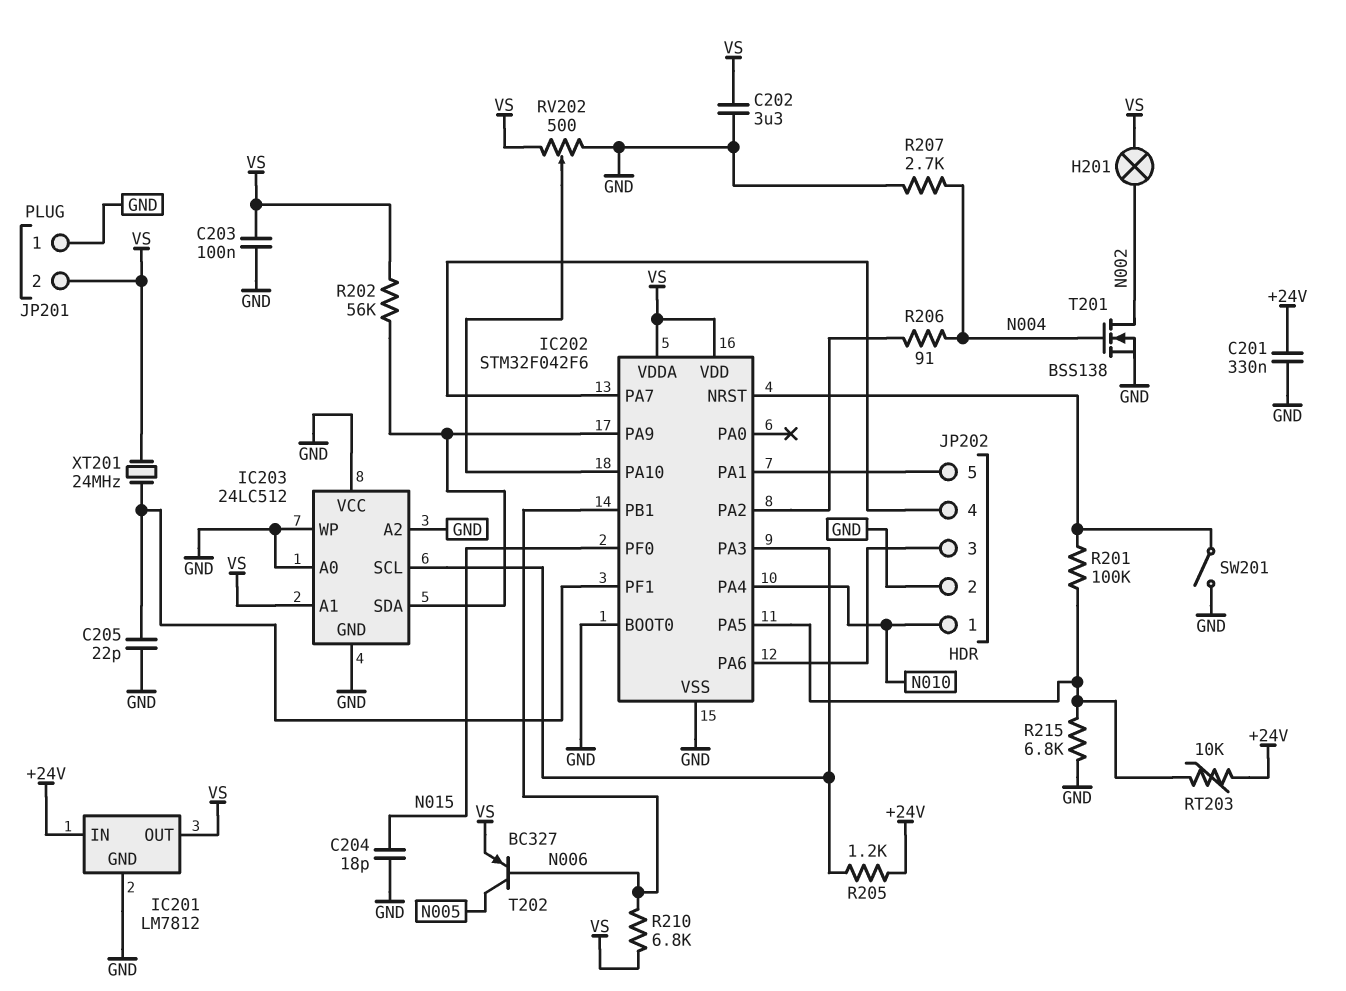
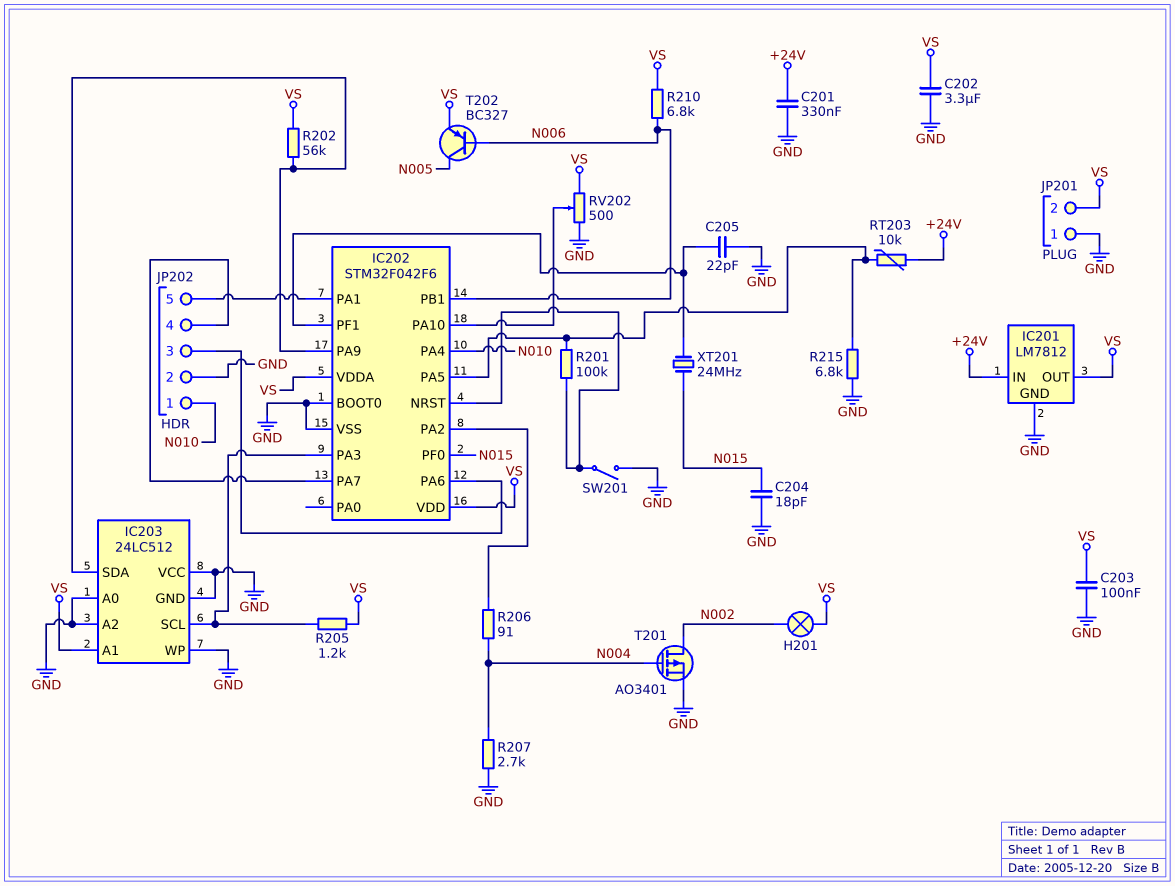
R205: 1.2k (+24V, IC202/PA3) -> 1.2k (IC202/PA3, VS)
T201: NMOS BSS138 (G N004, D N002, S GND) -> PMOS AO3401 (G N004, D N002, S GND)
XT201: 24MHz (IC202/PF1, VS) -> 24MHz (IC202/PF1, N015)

━━━━━━━━━━

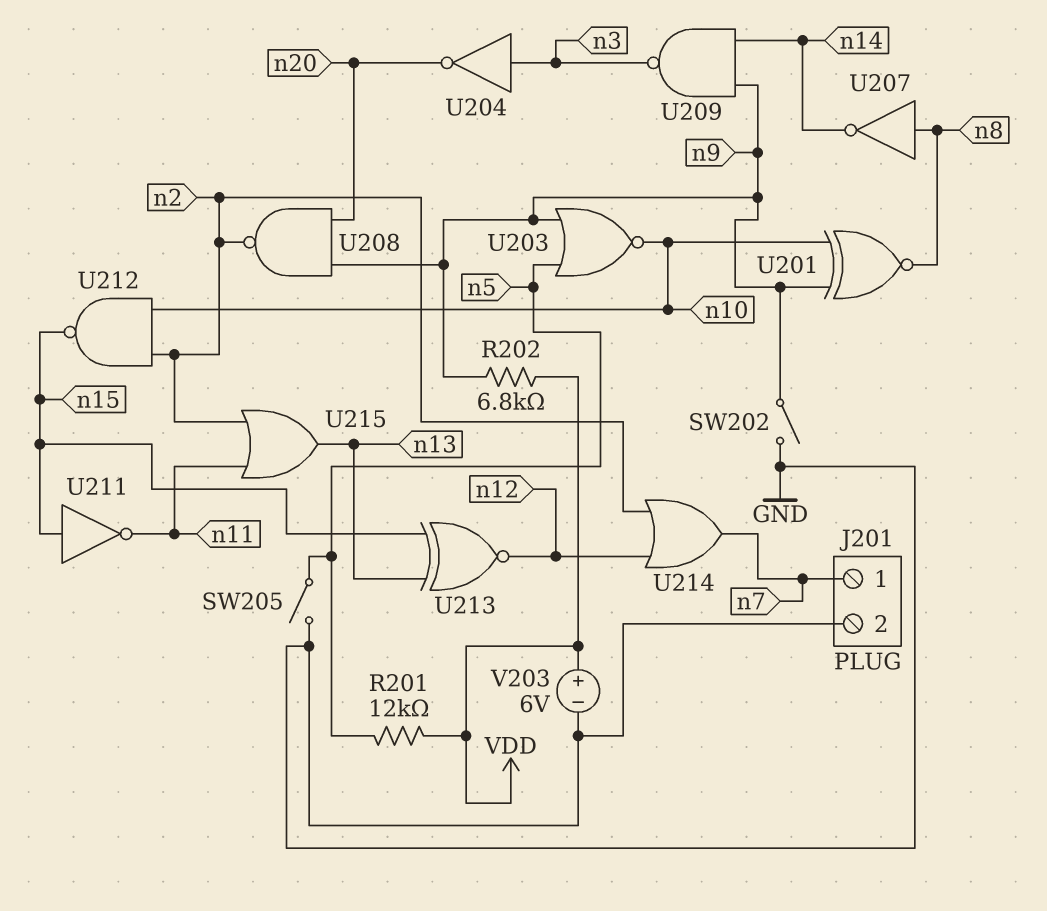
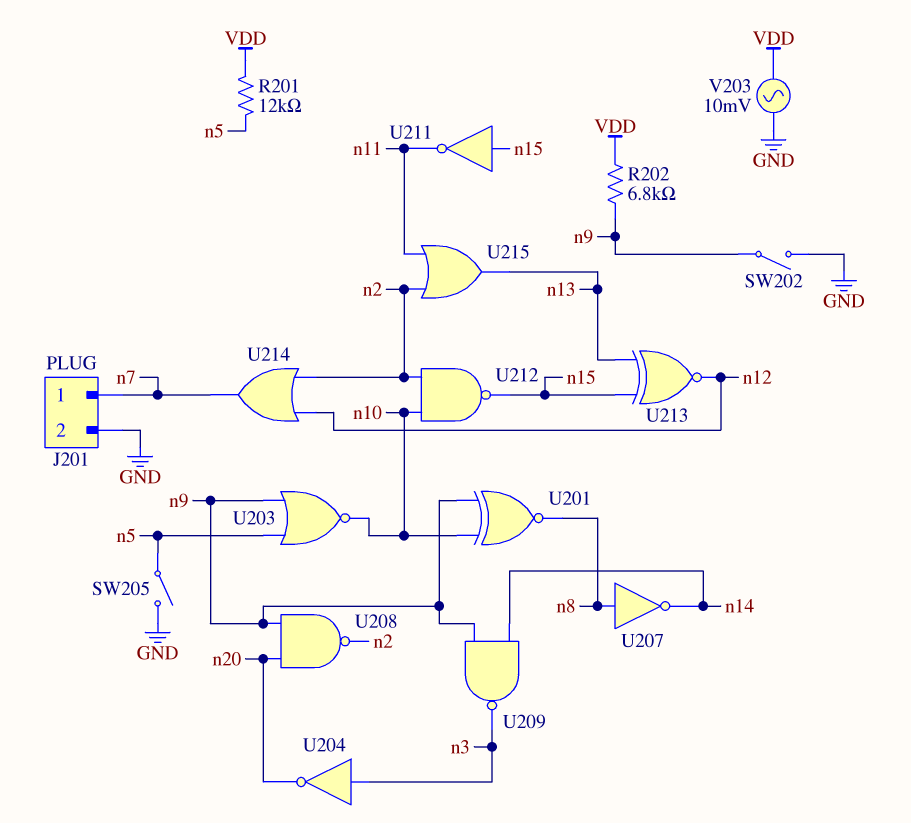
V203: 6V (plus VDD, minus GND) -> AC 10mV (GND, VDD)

━━━━━━━━━━

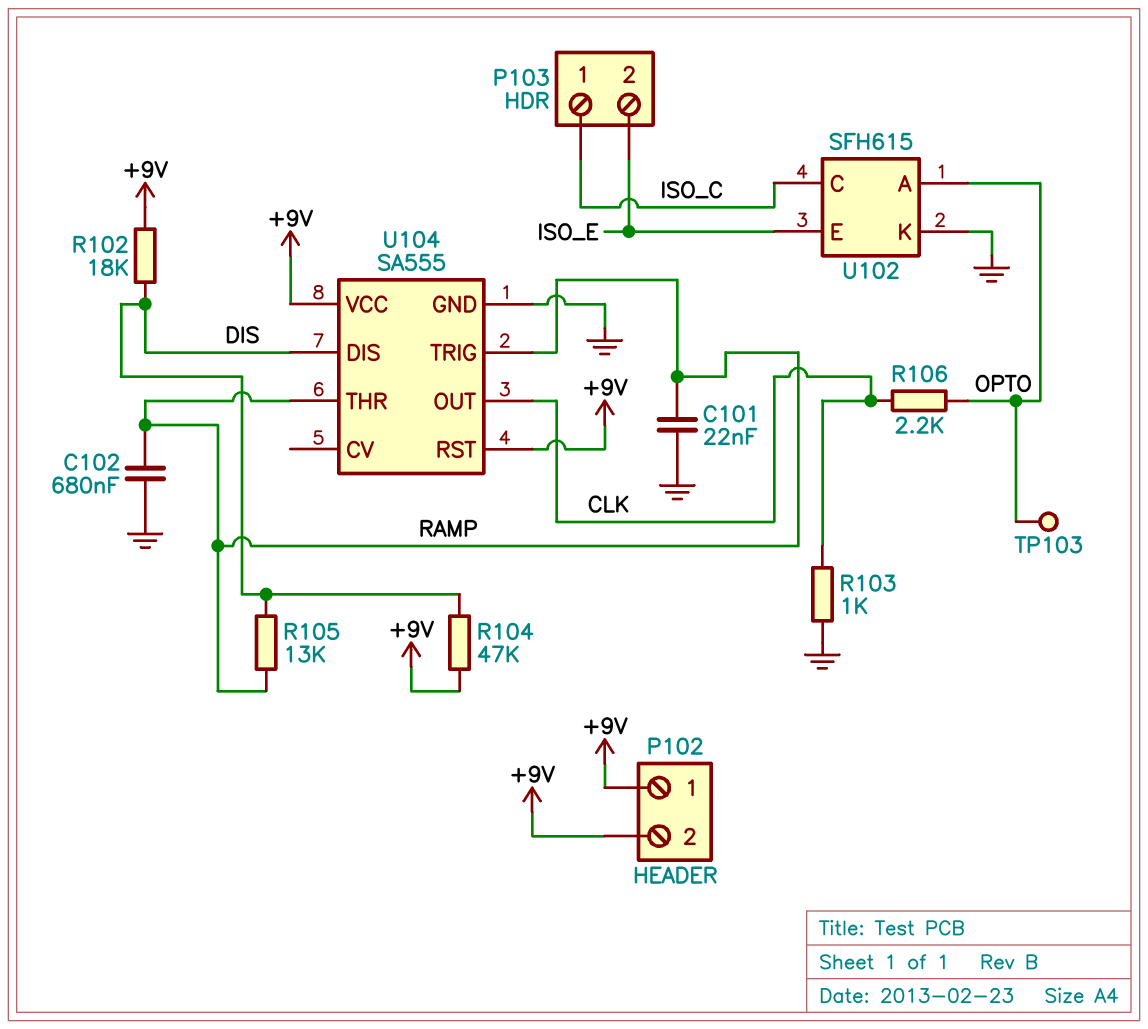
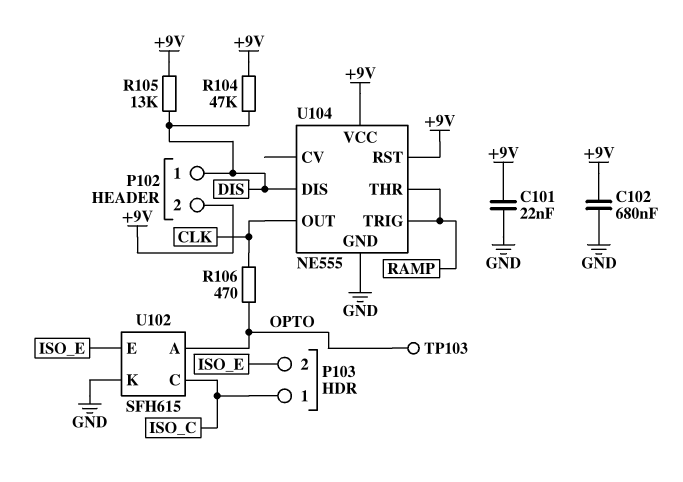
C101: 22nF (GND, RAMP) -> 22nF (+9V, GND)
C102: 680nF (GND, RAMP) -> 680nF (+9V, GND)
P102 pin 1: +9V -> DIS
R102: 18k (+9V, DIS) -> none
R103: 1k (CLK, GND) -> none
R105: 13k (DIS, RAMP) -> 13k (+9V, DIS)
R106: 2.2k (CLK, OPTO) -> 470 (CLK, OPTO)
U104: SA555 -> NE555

━━━━━━━━━━

• ABOUT THIS TASK: Go through the listing above and write out exactly the lines starting with the one holding "R205: 1.2k (+24V, IC202/PA3)" and running through the one holding "XT201: 24MHz (IC202/PF1, VS)", ends included, and no others.

• ANSWER AREA:
R205: 1.2k (+24V, IC202/PA3) -> 1.2k (IC202/PA3, VS)
T201: NMOS BSS138 (G N004, D N002, S GND) -> PMOS AO3401 (G N004, D N002, S GND)
XT201: 24MHz (IC202/PF1, VS) -> 24MHz (IC202/PF1, N015)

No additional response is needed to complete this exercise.